- WRITTEN EXERCISE
Extract from the material, without alteration, every line from the one containing "Beckworth (416, 1233)" up to and including the one containing "insured (694, 1233)".

- PROVIDED MATERIAL
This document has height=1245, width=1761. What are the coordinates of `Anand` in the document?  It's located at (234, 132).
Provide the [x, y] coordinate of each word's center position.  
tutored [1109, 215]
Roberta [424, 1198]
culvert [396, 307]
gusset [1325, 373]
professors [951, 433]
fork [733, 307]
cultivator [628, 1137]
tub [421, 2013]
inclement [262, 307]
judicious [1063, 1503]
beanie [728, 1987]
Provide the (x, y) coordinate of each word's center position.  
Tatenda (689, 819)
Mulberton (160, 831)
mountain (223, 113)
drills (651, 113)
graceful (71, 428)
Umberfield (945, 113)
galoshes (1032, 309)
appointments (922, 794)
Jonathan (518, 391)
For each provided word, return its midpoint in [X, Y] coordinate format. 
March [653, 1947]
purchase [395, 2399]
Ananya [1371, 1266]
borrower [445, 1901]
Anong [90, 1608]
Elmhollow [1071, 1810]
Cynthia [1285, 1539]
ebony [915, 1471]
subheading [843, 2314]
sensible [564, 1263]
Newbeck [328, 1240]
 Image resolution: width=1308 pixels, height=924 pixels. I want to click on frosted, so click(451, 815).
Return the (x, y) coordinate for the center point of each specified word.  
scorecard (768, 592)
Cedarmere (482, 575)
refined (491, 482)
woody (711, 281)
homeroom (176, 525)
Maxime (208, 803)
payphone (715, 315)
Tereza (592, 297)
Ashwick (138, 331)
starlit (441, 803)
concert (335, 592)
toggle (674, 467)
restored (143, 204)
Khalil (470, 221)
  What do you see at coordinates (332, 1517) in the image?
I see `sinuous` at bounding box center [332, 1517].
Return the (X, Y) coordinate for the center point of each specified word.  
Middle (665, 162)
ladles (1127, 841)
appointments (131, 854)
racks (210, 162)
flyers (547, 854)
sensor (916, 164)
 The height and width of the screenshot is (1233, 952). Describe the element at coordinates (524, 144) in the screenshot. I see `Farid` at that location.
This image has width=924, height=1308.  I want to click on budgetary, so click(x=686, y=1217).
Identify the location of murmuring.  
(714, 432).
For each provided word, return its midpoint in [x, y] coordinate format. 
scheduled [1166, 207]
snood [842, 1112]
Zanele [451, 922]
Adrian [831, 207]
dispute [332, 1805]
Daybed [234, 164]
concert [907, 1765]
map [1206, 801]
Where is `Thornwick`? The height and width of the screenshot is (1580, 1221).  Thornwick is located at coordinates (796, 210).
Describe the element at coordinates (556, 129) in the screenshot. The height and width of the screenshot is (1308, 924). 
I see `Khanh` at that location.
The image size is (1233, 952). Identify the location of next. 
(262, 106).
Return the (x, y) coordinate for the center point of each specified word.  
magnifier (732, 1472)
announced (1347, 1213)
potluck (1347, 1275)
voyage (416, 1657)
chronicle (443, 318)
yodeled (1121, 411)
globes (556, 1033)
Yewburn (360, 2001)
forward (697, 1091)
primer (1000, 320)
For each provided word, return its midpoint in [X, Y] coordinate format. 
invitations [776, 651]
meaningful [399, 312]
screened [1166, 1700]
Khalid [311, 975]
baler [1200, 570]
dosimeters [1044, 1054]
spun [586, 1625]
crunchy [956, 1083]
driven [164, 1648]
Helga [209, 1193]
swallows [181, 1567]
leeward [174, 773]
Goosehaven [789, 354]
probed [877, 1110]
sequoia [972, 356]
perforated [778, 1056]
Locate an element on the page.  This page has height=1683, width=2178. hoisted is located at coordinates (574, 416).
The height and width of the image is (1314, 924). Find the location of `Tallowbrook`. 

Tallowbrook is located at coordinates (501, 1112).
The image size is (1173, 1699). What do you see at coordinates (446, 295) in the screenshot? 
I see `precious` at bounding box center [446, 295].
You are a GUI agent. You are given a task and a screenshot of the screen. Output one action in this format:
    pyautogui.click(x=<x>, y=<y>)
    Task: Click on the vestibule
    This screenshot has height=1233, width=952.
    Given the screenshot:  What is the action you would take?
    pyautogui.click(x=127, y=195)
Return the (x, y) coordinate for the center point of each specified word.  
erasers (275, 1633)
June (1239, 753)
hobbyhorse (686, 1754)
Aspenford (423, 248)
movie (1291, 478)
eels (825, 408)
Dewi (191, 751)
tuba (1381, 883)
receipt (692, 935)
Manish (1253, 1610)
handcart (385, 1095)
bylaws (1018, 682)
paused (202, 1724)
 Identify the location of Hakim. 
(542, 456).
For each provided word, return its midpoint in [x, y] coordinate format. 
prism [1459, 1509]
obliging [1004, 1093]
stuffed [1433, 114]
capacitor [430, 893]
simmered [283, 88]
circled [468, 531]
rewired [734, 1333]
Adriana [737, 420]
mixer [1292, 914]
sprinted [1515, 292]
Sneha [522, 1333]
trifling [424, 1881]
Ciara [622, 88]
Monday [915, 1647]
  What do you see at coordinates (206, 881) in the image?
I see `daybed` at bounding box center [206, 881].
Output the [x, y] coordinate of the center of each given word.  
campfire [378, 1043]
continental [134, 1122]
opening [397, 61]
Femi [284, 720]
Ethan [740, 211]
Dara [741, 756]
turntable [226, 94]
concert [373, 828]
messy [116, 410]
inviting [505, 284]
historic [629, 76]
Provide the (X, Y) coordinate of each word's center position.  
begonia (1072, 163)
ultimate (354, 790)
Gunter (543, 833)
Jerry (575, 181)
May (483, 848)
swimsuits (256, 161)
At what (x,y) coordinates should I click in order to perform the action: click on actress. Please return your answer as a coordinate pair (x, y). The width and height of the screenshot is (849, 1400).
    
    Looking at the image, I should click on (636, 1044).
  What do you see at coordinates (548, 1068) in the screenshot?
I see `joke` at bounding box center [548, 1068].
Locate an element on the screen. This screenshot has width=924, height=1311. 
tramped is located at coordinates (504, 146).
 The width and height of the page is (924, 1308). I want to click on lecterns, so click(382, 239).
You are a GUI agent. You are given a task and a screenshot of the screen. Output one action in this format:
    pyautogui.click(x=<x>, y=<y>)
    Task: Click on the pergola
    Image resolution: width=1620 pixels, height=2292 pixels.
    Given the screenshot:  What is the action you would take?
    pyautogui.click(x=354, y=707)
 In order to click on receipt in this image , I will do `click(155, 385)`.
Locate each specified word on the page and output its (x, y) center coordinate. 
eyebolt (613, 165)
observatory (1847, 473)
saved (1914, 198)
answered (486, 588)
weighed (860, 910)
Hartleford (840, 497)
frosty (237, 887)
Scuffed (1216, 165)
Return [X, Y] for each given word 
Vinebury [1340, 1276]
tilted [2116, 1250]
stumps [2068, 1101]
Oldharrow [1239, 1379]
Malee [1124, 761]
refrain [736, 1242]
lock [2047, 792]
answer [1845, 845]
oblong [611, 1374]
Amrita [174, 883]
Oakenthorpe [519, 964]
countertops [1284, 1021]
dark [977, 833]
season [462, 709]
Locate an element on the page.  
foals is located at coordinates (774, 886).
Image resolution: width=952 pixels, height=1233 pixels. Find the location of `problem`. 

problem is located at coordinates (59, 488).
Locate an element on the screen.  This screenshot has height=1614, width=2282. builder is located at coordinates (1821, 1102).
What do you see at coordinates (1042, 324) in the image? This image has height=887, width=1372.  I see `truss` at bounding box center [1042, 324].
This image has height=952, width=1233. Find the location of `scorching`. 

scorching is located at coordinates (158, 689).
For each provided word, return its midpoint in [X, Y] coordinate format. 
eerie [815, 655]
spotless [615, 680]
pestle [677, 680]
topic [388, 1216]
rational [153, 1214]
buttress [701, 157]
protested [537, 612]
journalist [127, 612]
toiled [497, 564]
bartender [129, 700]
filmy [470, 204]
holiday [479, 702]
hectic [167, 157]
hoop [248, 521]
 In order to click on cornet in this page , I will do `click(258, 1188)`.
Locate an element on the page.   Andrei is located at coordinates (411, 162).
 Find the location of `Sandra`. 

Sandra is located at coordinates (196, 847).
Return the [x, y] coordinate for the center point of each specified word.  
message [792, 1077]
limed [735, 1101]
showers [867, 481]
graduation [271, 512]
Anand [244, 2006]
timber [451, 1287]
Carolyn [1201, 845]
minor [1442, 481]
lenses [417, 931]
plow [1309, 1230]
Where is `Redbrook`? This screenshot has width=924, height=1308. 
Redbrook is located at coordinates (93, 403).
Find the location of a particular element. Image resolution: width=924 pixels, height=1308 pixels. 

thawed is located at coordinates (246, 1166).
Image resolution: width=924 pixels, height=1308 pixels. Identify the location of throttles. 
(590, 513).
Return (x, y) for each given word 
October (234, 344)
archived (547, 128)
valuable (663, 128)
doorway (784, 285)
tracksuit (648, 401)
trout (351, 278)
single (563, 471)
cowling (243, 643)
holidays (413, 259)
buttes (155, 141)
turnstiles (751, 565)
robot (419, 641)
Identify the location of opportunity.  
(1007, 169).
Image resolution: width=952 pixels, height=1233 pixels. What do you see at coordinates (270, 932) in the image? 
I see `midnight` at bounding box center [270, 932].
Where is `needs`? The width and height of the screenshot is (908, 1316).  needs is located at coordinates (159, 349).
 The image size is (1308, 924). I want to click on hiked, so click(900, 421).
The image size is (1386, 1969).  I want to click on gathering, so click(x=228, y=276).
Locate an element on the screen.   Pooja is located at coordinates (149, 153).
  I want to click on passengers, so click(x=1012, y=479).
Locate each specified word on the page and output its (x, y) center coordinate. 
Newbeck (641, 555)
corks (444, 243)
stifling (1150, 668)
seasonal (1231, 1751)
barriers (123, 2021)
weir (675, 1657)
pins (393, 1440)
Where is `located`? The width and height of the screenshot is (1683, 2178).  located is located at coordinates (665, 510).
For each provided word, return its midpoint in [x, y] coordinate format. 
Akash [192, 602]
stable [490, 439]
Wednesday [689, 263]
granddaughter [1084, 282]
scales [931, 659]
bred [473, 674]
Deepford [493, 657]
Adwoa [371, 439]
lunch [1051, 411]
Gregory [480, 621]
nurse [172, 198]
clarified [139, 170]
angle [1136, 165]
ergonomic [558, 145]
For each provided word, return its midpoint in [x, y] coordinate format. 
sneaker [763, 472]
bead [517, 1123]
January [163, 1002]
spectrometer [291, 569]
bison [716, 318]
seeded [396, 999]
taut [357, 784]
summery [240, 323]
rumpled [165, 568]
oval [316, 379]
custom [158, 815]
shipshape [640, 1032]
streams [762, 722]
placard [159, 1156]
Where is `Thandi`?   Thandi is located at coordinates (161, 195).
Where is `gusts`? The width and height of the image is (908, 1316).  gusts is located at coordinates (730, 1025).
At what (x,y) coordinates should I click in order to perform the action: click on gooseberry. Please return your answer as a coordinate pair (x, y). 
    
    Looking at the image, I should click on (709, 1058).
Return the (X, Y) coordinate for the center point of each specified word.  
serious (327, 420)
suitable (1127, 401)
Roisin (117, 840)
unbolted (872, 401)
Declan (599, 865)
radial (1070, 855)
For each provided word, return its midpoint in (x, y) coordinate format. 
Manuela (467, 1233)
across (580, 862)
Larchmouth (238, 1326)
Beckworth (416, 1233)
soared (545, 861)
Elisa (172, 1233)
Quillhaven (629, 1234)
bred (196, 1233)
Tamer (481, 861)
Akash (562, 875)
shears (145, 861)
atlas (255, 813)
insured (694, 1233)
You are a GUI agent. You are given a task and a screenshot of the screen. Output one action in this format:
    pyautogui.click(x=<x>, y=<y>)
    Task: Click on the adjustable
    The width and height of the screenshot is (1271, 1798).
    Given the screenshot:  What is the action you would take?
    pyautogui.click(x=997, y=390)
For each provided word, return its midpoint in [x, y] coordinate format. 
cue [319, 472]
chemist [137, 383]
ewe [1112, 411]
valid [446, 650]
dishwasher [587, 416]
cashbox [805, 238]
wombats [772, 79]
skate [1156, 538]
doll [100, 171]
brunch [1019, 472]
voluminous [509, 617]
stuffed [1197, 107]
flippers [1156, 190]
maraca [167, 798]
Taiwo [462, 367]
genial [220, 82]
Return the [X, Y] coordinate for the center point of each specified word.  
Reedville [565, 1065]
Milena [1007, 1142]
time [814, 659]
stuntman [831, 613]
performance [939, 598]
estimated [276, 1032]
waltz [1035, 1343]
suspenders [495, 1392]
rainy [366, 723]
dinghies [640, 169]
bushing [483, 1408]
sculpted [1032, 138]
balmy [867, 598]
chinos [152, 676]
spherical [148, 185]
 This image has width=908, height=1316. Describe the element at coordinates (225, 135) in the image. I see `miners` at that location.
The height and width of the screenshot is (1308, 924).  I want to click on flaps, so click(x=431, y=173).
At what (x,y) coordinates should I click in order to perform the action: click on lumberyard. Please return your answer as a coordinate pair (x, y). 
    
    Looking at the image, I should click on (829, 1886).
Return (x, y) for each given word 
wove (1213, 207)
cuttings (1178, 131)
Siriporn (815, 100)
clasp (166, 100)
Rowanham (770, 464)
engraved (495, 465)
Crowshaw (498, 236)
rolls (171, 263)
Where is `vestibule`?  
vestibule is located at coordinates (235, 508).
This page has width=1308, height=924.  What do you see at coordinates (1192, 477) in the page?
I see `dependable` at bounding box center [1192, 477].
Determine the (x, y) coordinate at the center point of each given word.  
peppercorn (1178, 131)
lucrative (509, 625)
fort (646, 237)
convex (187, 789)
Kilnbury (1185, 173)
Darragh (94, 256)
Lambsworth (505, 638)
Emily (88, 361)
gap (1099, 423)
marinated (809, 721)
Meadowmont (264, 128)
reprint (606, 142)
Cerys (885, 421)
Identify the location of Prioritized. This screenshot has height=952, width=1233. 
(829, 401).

- ANSWER IN FULL
Beckworth (416, 1233)
soared (545, 861)
Elisa (172, 1233)
Quillhaven (629, 1234)
bred (196, 1233)
Tamer (481, 861)
Akash (562, 875)
shears (145, 861)
atlas (255, 813)
insured (694, 1233)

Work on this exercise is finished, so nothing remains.